[Source records]

= = = = = = =

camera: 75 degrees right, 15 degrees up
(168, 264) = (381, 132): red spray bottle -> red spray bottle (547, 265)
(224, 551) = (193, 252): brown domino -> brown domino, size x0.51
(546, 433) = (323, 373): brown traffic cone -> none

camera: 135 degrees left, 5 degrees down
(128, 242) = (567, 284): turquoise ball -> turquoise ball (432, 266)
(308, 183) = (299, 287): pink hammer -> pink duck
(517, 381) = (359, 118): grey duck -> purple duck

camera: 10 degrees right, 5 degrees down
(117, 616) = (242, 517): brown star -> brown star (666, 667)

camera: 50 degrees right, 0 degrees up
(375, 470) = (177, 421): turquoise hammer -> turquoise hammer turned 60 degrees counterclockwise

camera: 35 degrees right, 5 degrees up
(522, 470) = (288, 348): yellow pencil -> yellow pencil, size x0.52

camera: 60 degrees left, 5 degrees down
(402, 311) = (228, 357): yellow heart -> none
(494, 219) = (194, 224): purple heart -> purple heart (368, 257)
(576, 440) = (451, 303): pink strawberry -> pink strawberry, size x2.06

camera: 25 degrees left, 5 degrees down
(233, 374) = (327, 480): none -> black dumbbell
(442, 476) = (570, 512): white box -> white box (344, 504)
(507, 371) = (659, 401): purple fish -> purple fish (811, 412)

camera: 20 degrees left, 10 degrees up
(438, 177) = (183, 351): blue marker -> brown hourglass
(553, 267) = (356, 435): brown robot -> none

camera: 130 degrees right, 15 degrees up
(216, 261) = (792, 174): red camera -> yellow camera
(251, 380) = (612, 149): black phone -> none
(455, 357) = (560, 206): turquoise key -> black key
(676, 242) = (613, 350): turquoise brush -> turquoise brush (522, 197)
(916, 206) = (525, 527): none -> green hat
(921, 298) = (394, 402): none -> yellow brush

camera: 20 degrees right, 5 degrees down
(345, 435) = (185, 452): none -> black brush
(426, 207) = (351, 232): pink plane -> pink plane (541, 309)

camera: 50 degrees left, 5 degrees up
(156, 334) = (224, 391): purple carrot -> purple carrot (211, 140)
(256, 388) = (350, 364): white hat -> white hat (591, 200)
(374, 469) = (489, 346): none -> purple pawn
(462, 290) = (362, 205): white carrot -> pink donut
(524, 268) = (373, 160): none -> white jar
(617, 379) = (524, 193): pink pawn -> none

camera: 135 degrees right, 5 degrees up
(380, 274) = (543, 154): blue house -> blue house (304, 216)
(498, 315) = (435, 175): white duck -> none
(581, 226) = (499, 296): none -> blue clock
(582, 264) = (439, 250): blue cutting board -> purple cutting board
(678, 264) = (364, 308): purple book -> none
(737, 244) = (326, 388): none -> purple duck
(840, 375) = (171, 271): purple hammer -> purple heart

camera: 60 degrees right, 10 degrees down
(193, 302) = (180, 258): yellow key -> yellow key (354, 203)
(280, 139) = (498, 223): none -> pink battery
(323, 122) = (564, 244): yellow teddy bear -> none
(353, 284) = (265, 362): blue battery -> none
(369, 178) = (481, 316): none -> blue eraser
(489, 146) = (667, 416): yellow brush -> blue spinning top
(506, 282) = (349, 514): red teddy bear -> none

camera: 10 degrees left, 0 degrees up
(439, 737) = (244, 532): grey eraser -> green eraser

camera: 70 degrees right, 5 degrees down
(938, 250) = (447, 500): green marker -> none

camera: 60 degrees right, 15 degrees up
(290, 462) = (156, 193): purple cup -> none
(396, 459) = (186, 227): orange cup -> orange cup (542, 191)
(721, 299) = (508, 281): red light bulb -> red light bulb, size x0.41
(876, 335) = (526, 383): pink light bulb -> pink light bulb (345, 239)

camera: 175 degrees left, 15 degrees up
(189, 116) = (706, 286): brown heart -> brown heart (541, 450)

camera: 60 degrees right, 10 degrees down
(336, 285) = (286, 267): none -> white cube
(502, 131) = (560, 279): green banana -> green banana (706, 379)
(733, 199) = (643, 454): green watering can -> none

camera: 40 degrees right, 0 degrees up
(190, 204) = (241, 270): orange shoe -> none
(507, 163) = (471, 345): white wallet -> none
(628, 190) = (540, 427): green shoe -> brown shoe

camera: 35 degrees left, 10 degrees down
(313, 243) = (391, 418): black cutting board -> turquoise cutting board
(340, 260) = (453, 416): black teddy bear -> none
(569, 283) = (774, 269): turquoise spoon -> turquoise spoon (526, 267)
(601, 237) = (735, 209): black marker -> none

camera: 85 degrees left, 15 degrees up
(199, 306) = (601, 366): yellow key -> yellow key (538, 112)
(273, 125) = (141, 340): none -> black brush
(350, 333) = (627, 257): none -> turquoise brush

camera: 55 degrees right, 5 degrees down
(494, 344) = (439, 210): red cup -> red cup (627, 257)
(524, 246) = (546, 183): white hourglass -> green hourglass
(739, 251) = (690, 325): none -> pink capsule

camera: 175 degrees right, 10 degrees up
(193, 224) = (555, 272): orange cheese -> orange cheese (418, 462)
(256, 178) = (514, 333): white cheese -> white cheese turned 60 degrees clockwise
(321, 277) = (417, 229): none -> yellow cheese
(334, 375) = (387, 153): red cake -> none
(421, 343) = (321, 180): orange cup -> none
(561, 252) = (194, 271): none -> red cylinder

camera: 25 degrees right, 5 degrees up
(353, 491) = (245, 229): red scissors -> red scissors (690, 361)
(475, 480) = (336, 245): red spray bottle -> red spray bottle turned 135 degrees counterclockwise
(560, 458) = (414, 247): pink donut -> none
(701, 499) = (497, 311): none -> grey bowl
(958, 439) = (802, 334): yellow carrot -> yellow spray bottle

= = = = = = =

*GOAL OF THE EXERCISE*: The line containing "camera: 35 degrees right, 5 degrees up" marks the end. Please print exactly every line from the top of the data to it, both included, and nothing more.

*RESULT FOR THIS EXERCISE*:
camera: 75 degrees right, 15 degrees up
(168, 264) = (381, 132): red spray bottle -> red spray bottle (547, 265)
(224, 551) = (193, 252): brown domino -> brown domino, size x0.51
(546, 433) = (323, 373): brown traffic cone -> none

camera: 135 degrees left, 5 degrees down
(128, 242) = (567, 284): turquoise ball -> turquoise ball (432, 266)
(308, 183) = (299, 287): pink hammer -> pink duck
(517, 381) = (359, 118): grey duck -> purple duck

camera: 10 degrees right, 5 degrees down
(117, 616) = (242, 517): brown star -> brown star (666, 667)

camera: 50 degrees right, 0 degrees up
(375, 470) = (177, 421): turquoise hammer -> turquoise hammer turned 60 degrees counterclockwise

camera: 35 degrees right, 5 degrees up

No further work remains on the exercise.